§ **MATERIAL PROVIDED**:
Start of Block
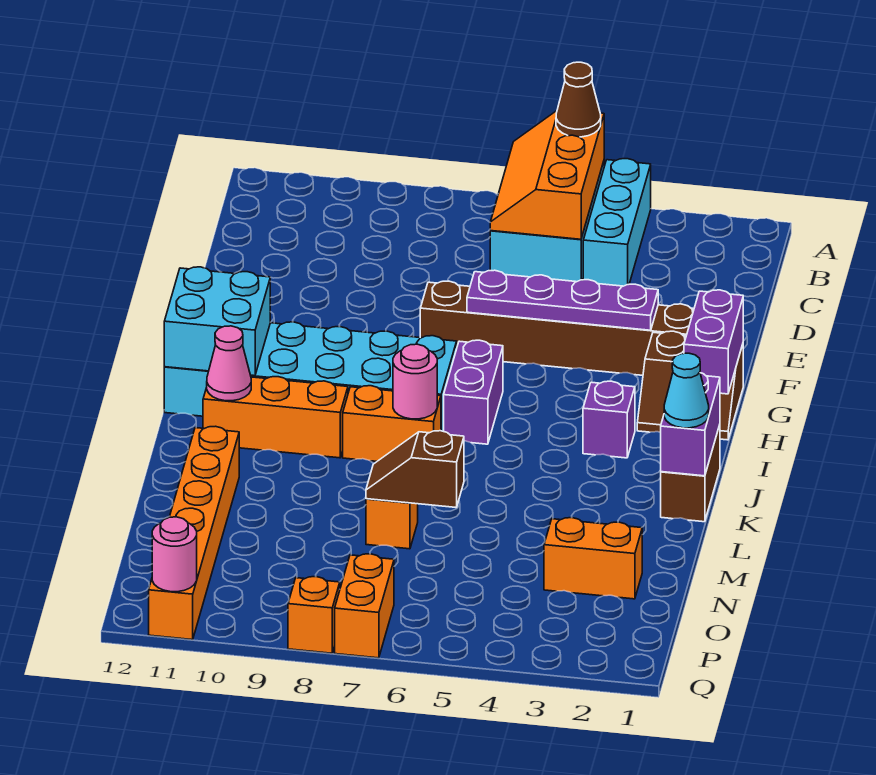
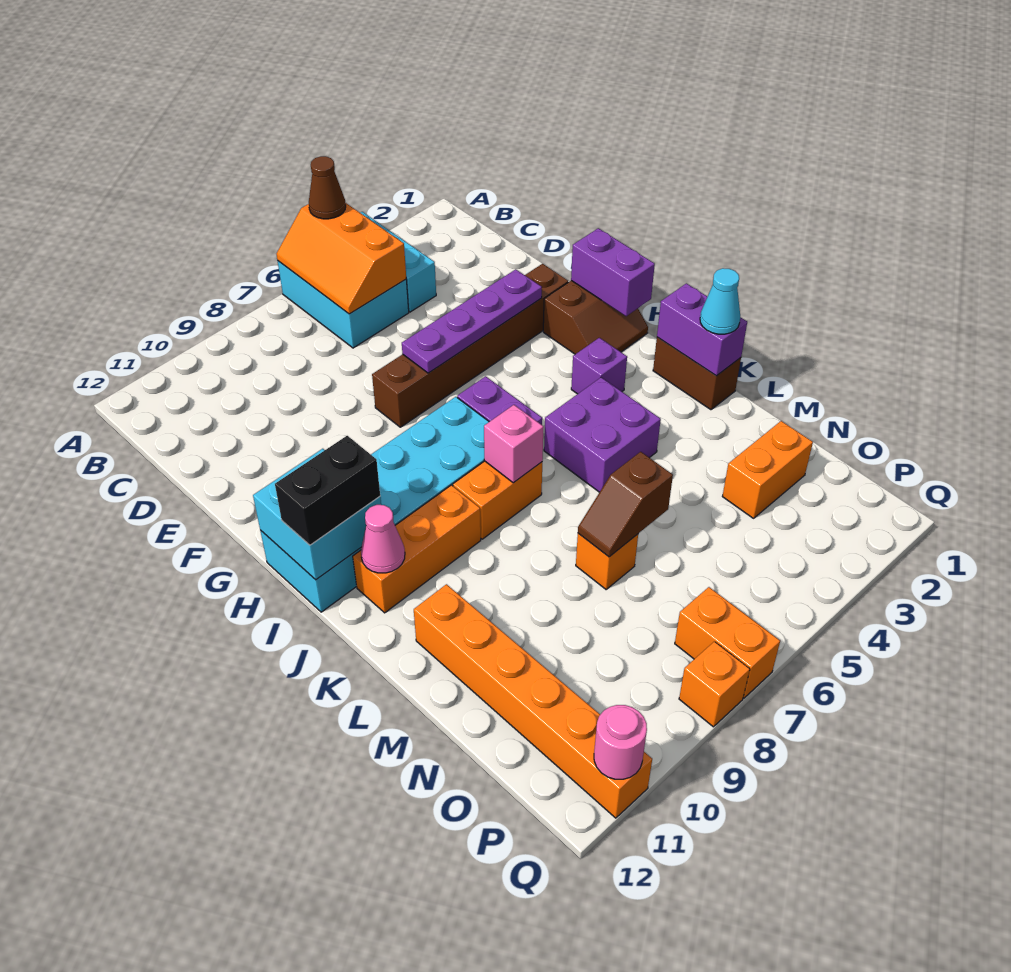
none -> black brick I11:I12 level 3
none -> purple brick J4:K5 level 1
pink round brick J7 level 2 -> pink brick J7 level 2

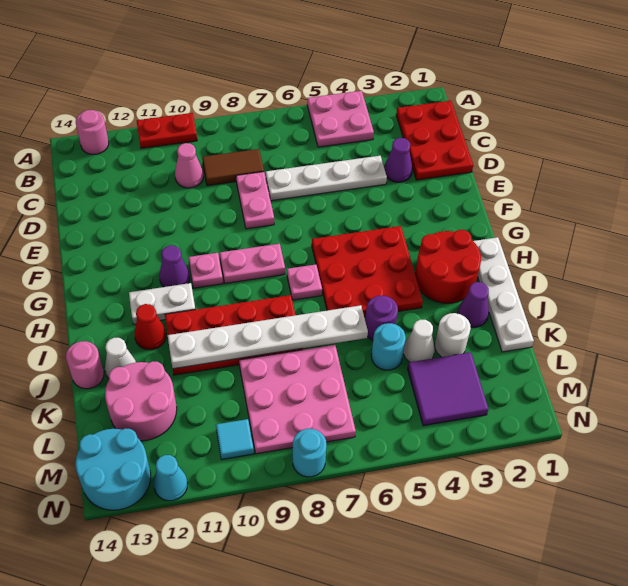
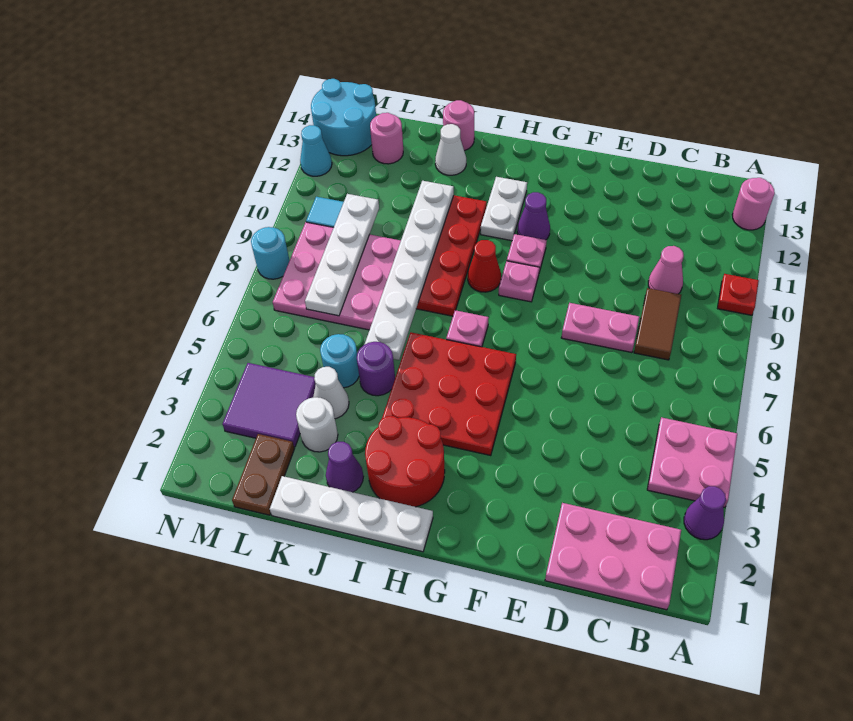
red plate A10:A11 level 1 -> red plate A10 level 1
red plate B1:D2 level 1 -> pink plate B1:D2 level 1
purple cone D3 level 1 -> purple cone A3 level 1
white plate D4:D7 level 1 -> white plate L7:L10 level 2
pink plate G8:G9 level 1 -> pink plate G9 level 1
red cone I12 level 1 -> red cone H9 level 1
pink round brick K12:L13 level 1 -> pink round brick L13 level 1
none -> brown plate L1:L2 level 1

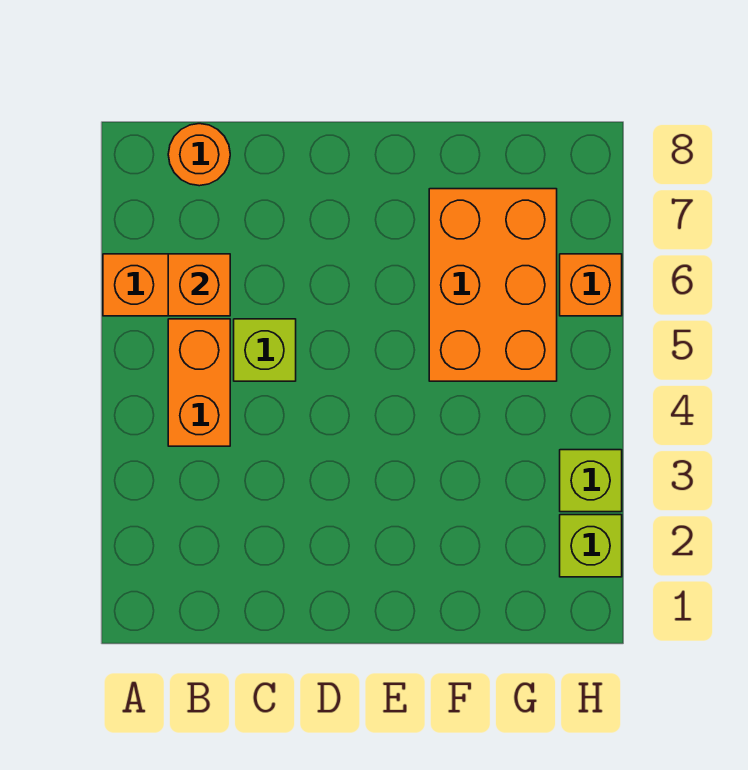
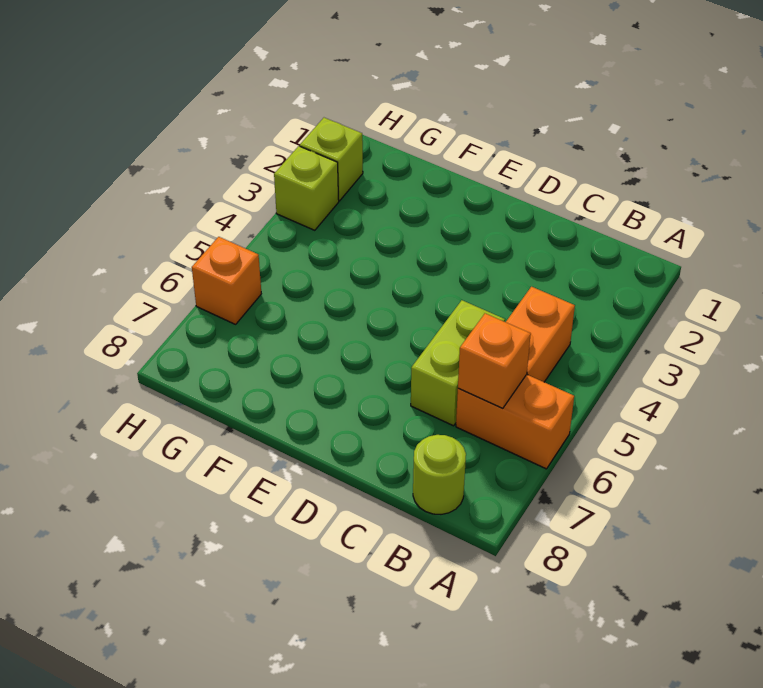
orange round brick B8 level 1 -> lime round brick B8 level 1
lime brick C5 level 1 -> lime brick C5:C6 level 1
orange brick F5:G7 level 1 -> none

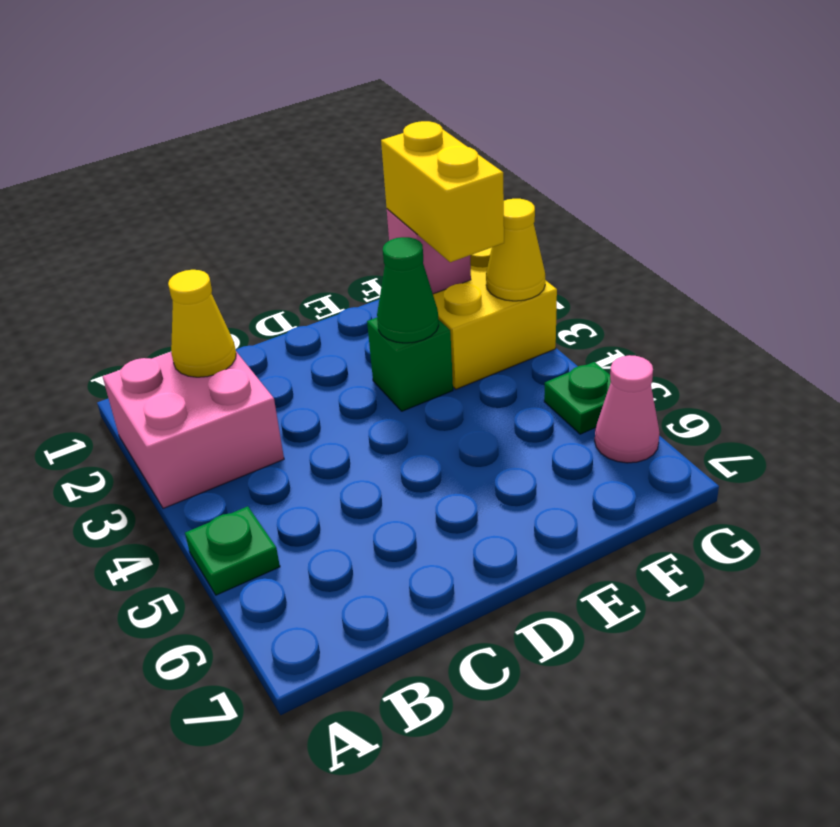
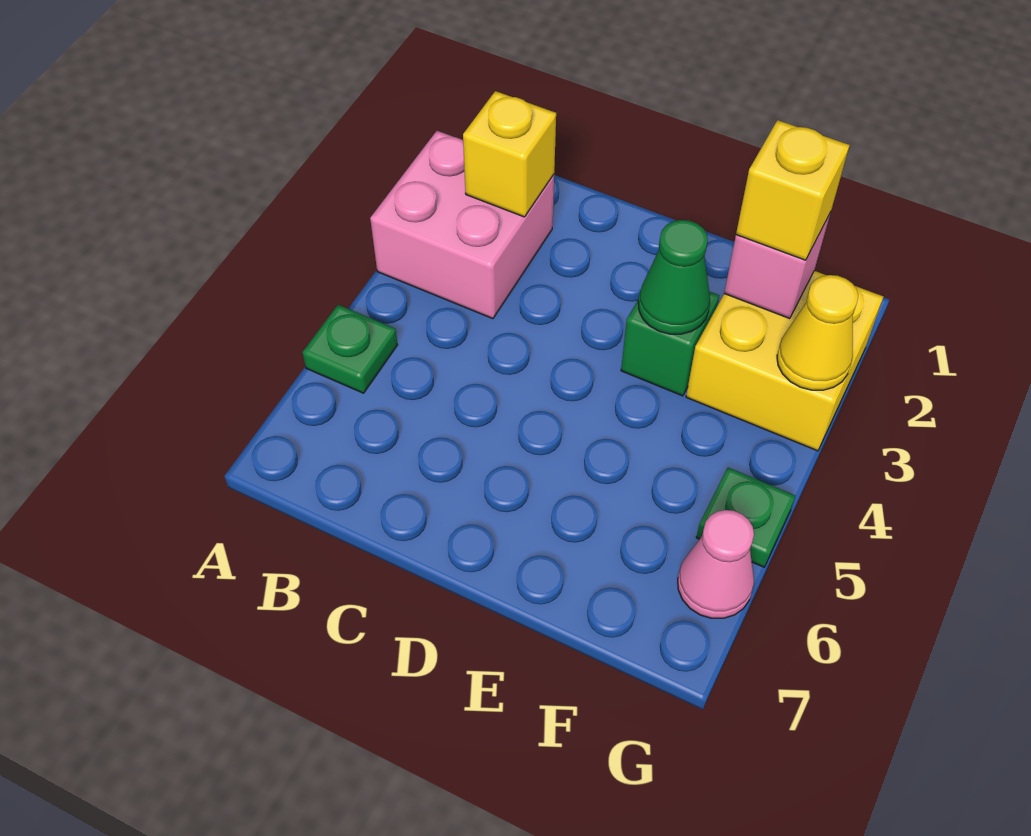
yellow cone B2 level 2 -> yellow brick B2 level 2
yellow brick F2:F3 level 3 -> yellow brick F2 level 3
End of Block
§ **TASK STATEMENT**:
Exact copy, no images: rewrite the entire listing above.

§ **RESULT**:
none -> black brick I11:I12 level 3
none -> purple brick J4:K5 level 1
pink round brick J7 level 2 -> pink brick J7 level 2

red plate A10:A11 level 1 -> red plate A10 level 1
red plate B1:D2 level 1 -> pink plate B1:D2 level 1
purple cone D3 level 1 -> purple cone A3 level 1
white plate D4:D7 level 1 -> white plate L7:L10 level 2
pink plate G8:G9 level 1 -> pink plate G9 level 1
red cone I12 level 1 -> red cone H9 level 1
pink round brick K12:L13 level 1 -> pink round brick L13 level 1
none -> brown plate L1:L2 level 1

orange round brick B8 level 1 -> lime round brick B8 level 1
lime brick C5 level 1 -> lime brick C5:C6 level 1
orange brick F5:G7 level 1 -> none

yellow cone B2 level 2 -> yellow brick B2 level 2
yellow brick F2:F3 level 3 -> yellow brick F2 level 3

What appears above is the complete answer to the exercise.